### EXERCISE BRIEF
Find the line below with "D3: LED red" and the line with "R1: 68 (GND, N015) -> 270k (GND, N015)". Output them and the lines between, exactly, but not the pictures.

____________________

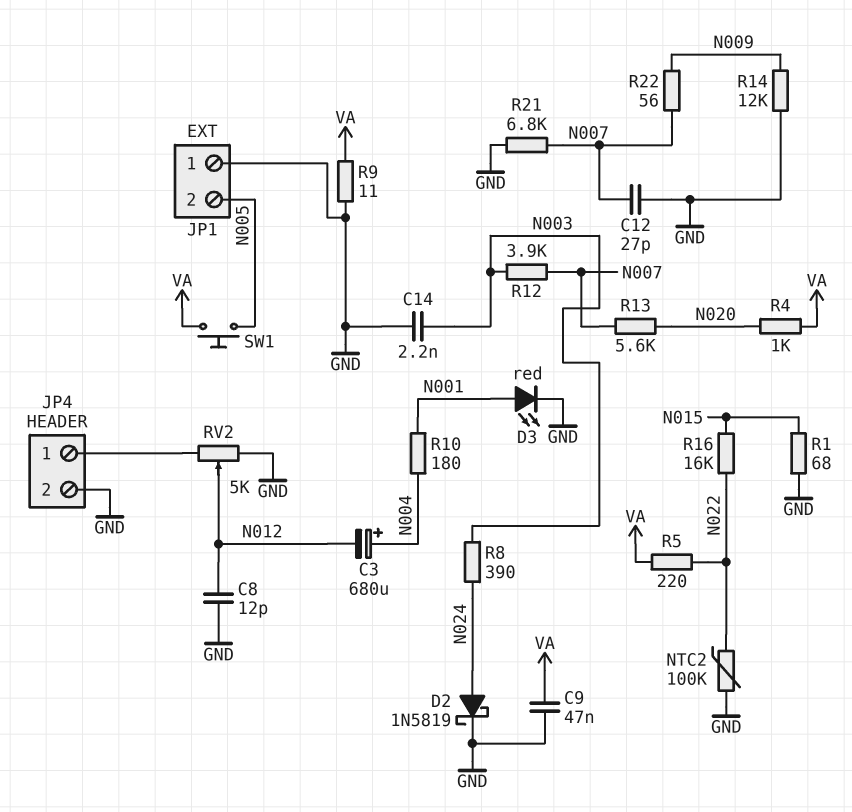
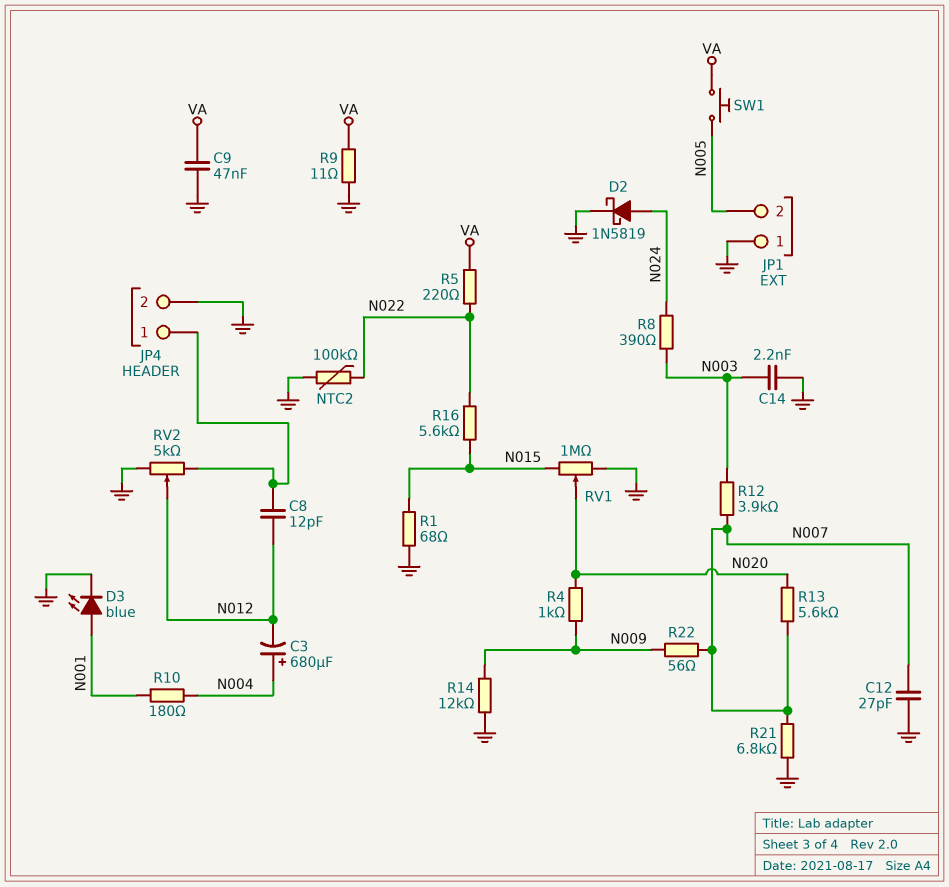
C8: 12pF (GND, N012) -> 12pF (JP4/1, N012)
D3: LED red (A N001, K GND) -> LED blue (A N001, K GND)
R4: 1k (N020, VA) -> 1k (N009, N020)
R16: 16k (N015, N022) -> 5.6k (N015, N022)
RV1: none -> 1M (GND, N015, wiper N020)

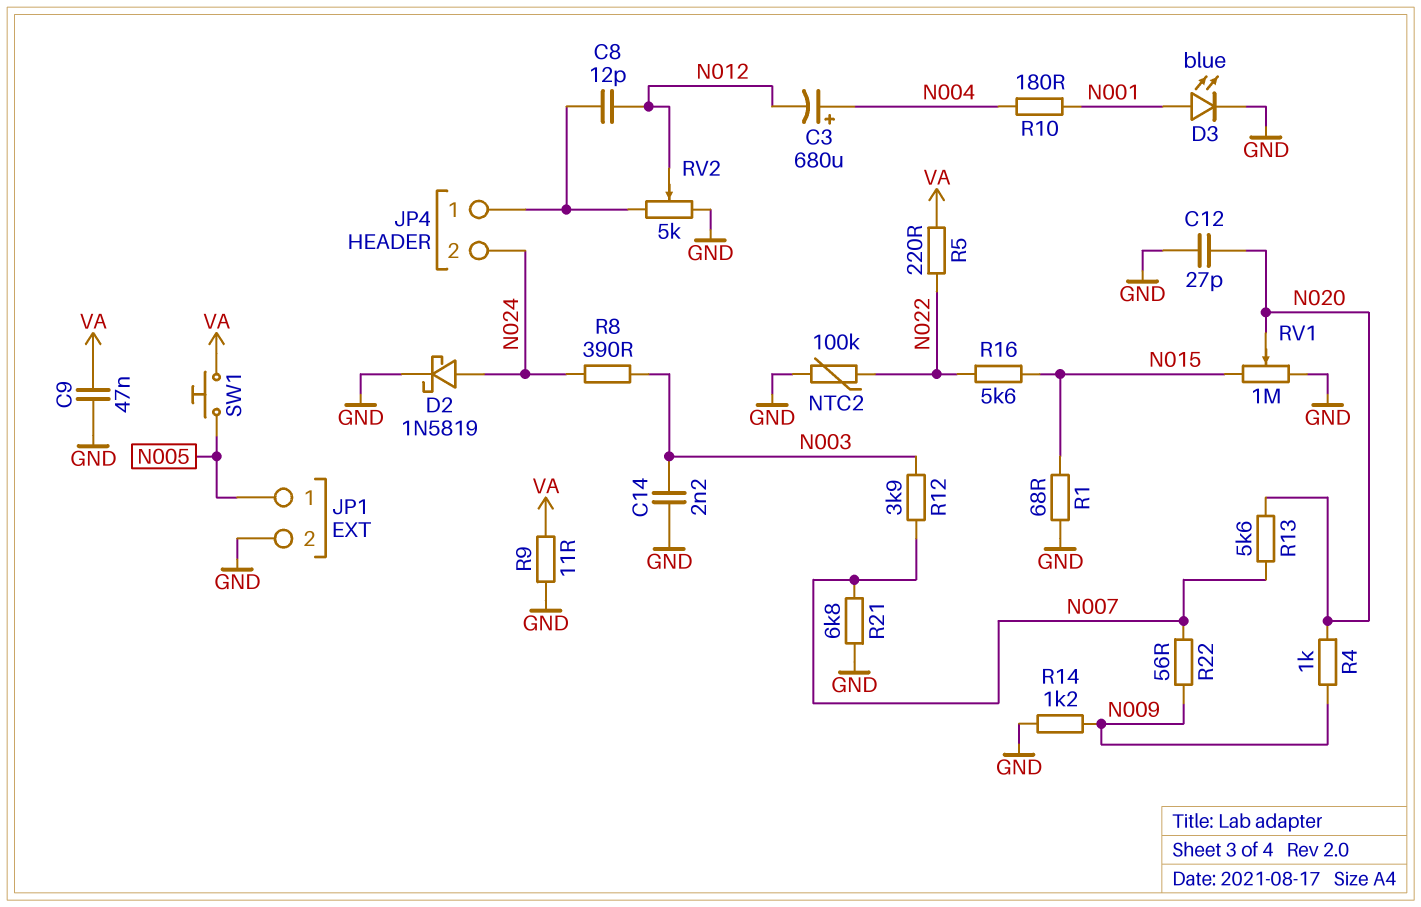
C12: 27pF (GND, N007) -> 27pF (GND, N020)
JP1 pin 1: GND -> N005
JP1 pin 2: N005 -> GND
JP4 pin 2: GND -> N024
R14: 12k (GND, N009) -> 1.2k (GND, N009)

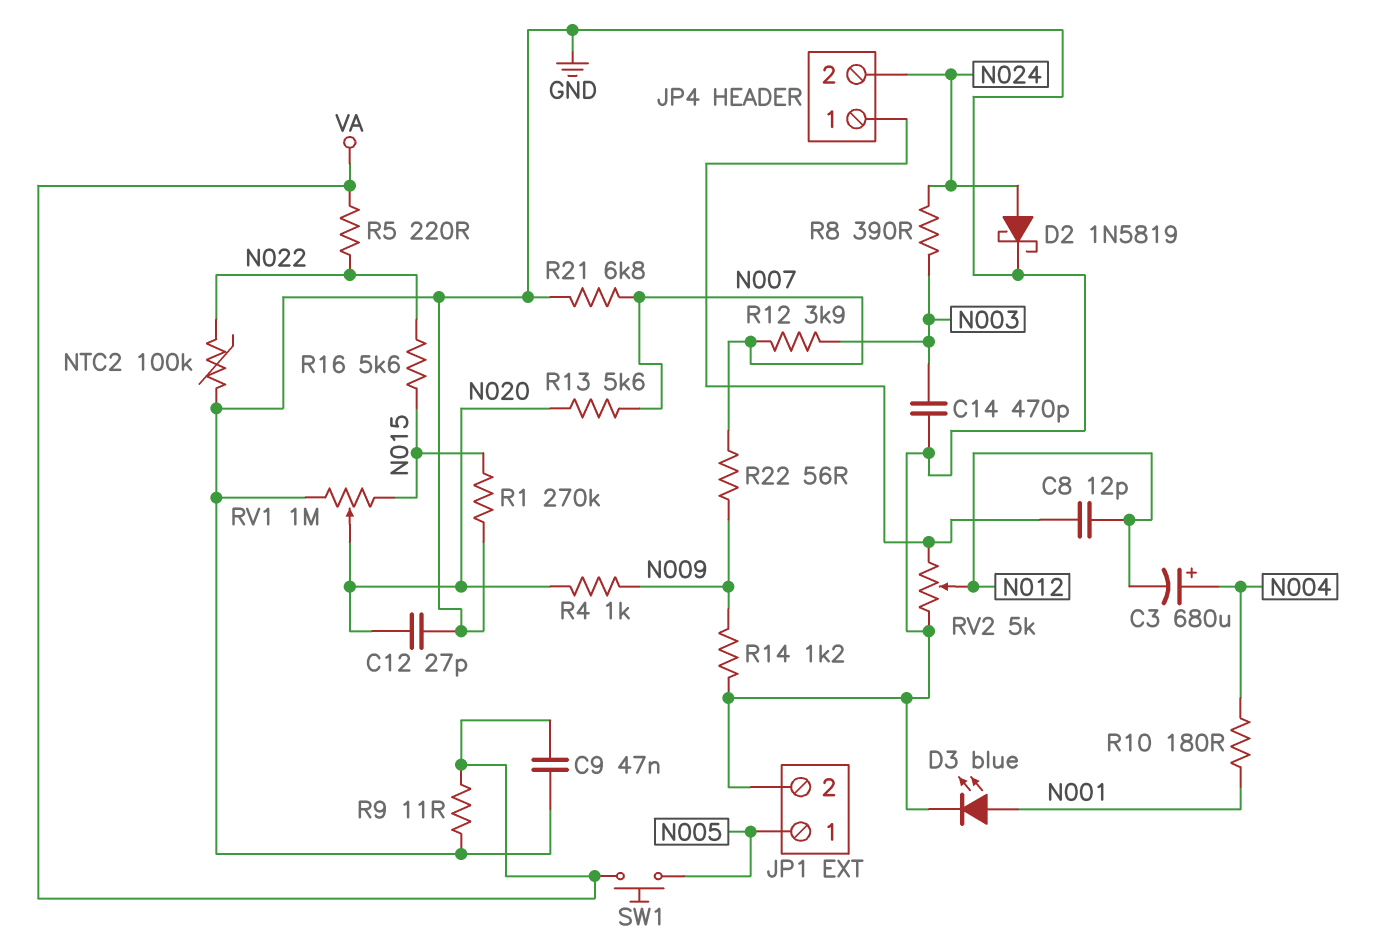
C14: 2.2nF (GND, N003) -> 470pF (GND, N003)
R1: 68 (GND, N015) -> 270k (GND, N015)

____________________

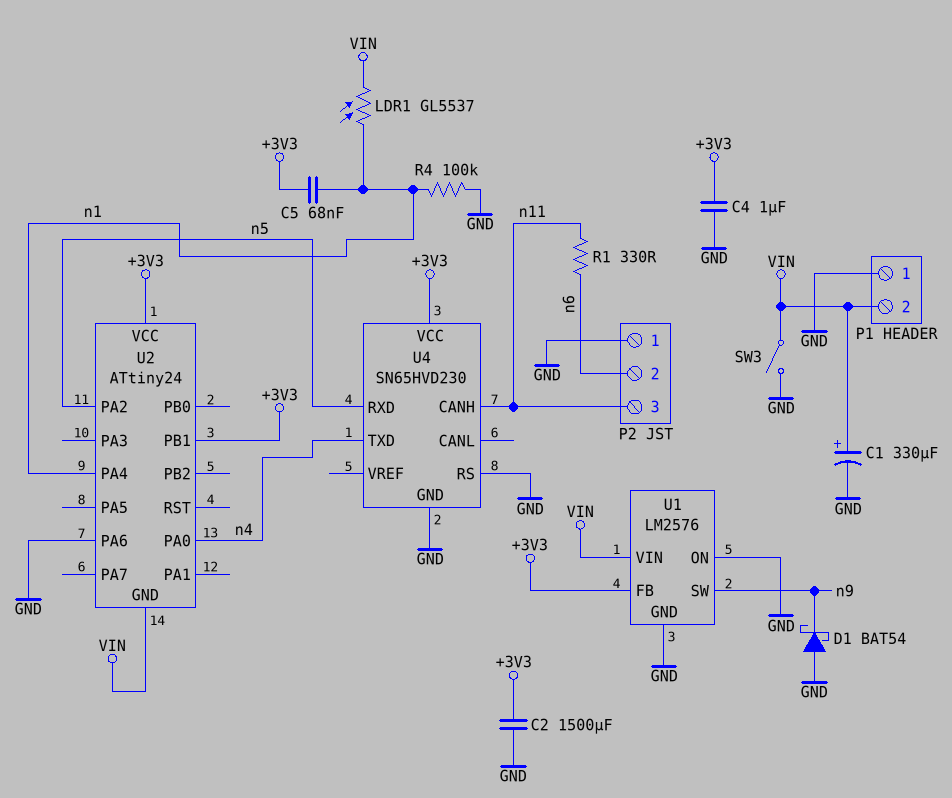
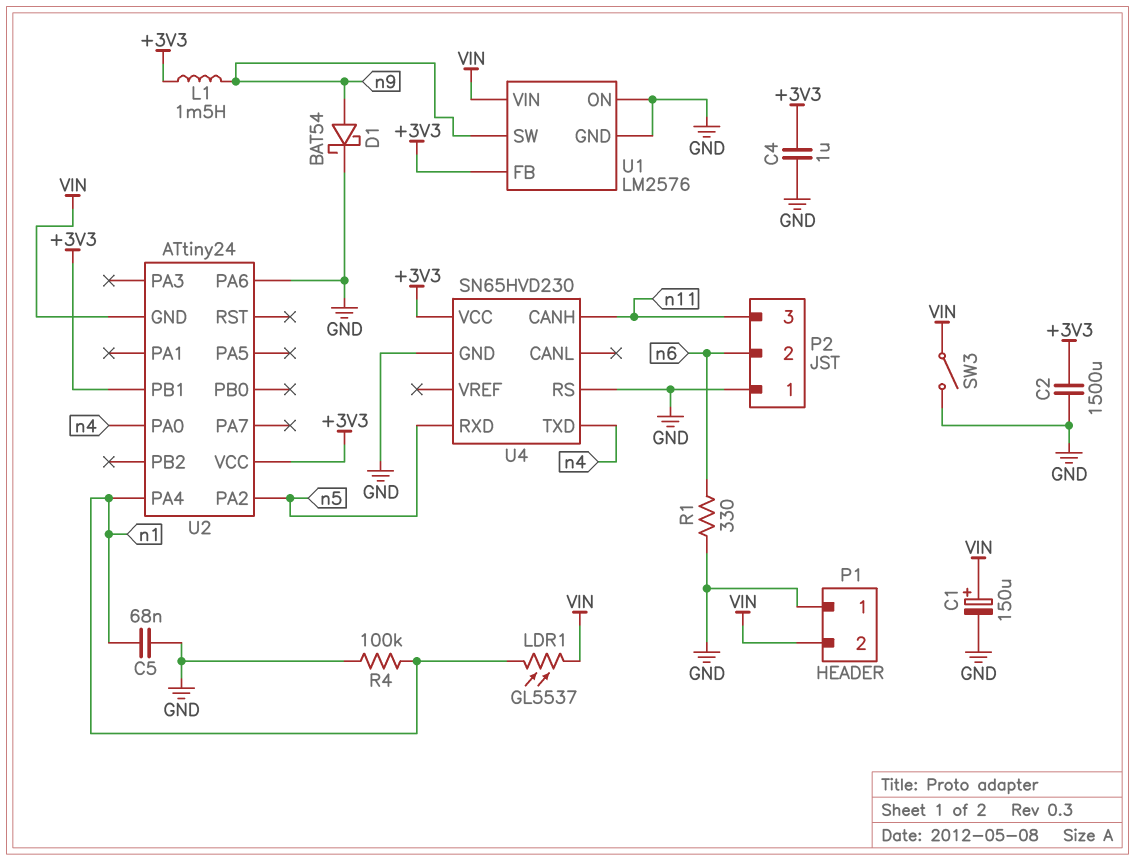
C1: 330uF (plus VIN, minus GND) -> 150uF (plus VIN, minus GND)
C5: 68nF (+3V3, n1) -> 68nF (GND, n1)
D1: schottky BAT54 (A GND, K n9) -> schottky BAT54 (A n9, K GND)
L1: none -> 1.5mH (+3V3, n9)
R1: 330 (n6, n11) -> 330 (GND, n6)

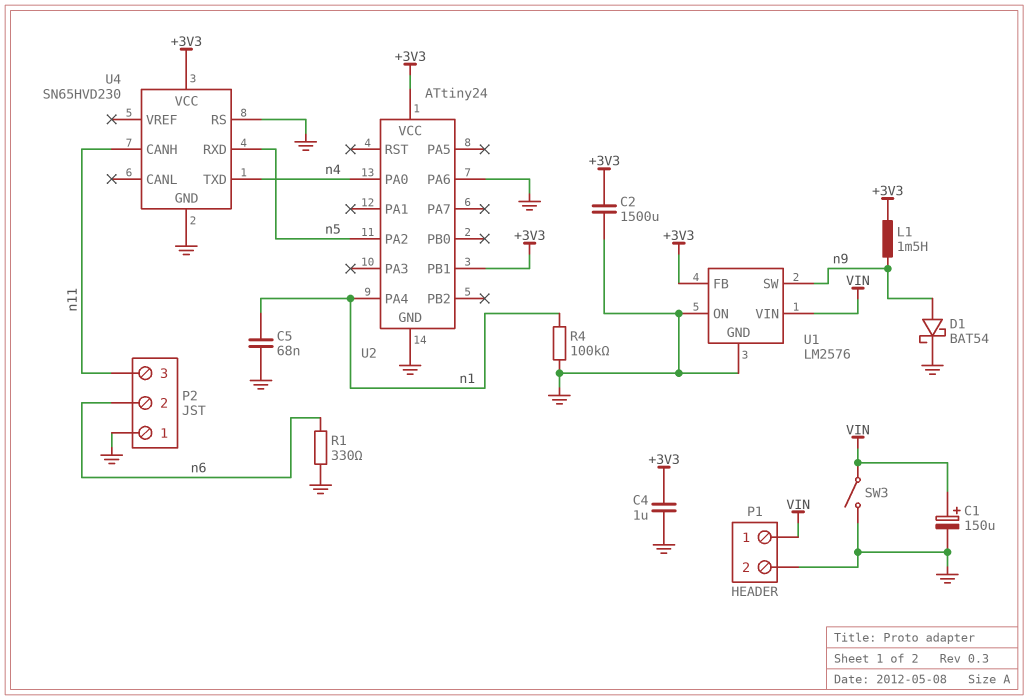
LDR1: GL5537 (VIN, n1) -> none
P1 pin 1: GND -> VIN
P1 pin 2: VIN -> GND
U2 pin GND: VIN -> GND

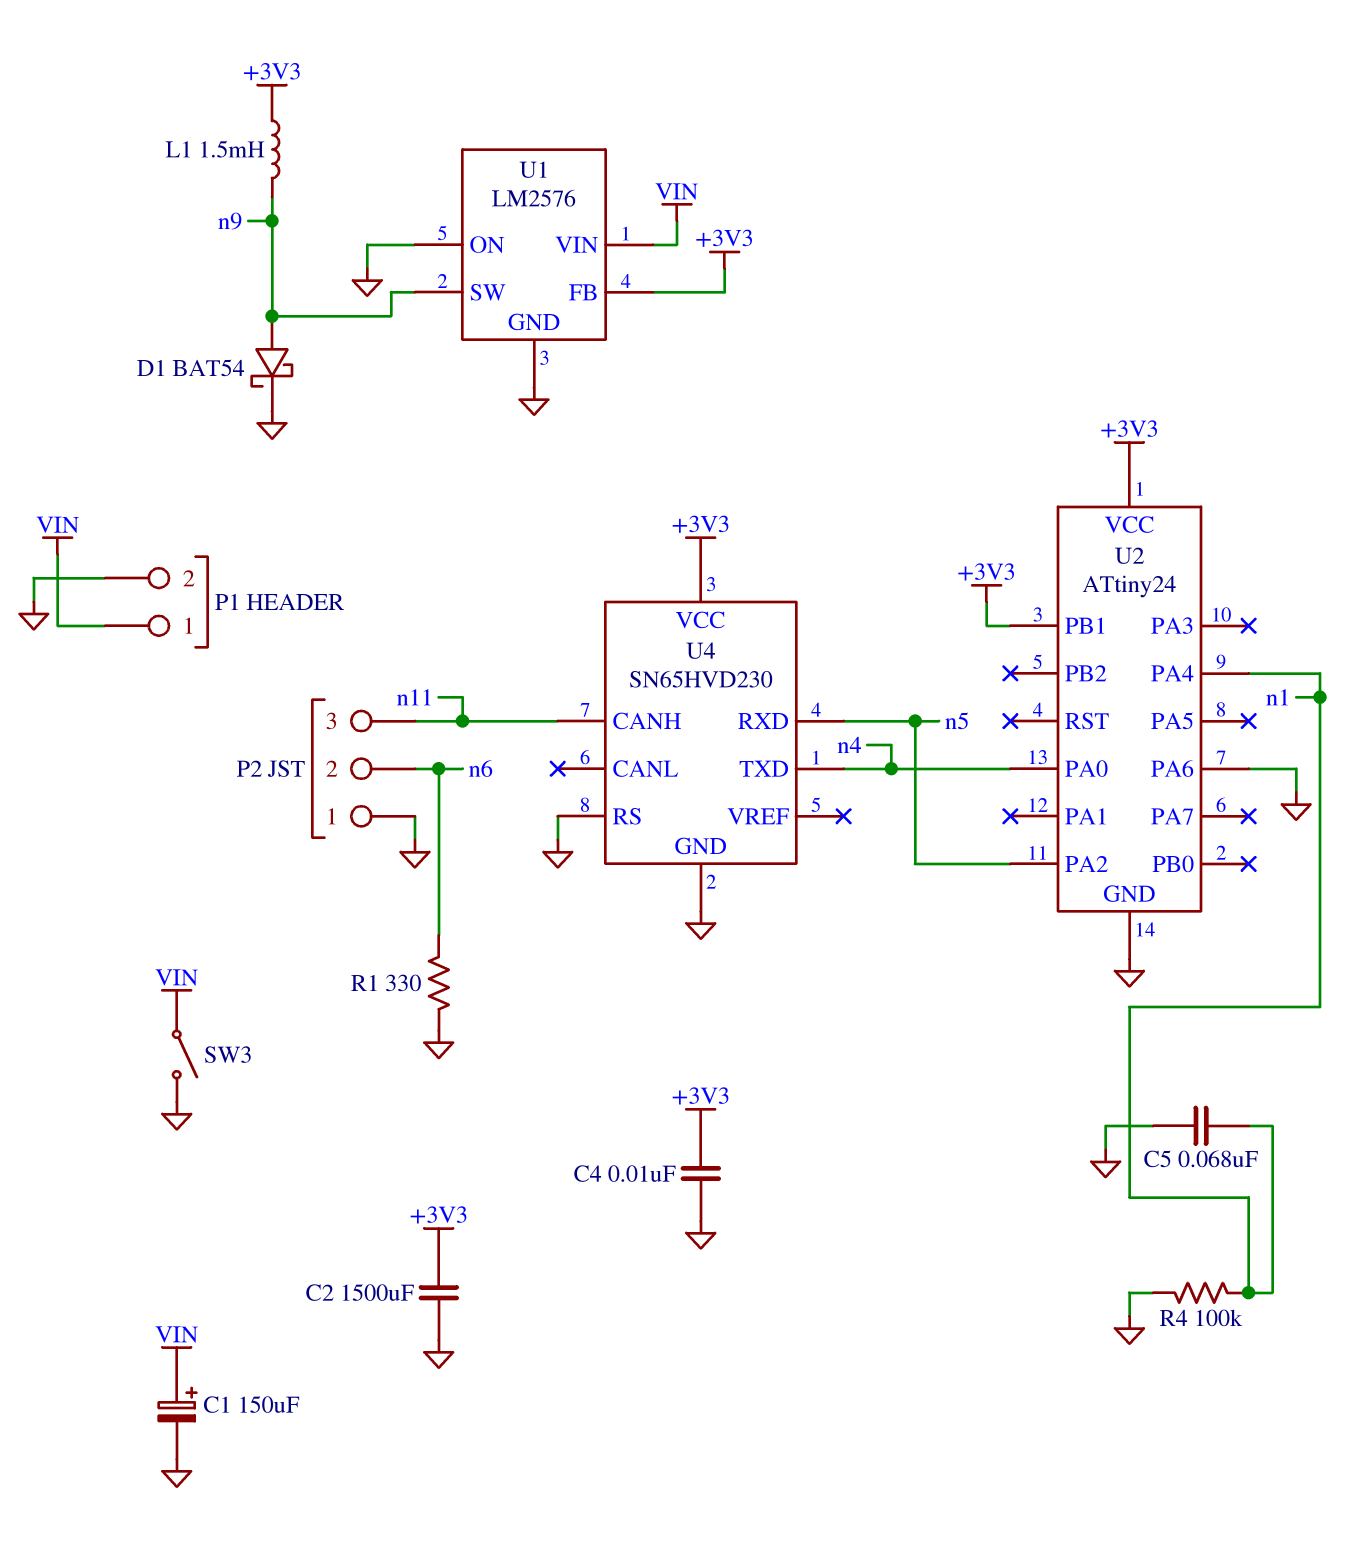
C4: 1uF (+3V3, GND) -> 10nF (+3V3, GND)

____________________

### EXERCISE OUTPUT
D3: LED red (A N001, K GND) -> LED blue (A N001, K GND)
R4: 1k (N020, VA) -> 1k (N009, N020)
R16: 16k (N015, N022) -> 5.6k (N015, N022)
RV1: none -> 1M (GND, N015, wiper N020)

C12: 27pF (GND, N007) -> 27pF (GND, N020)
JP1 pin 1: GND -> N005
JP1 pin 2: N005 -> GND
JP4 pin 2: GND -> N024
R14: 12k (GND, N009) -> 1.2k (GND, N009)

C14: 2.2nF (GND, N003) -> 470pF (GND, N003)
R1: 68 (GND, N015) -> 270k (GND, N015)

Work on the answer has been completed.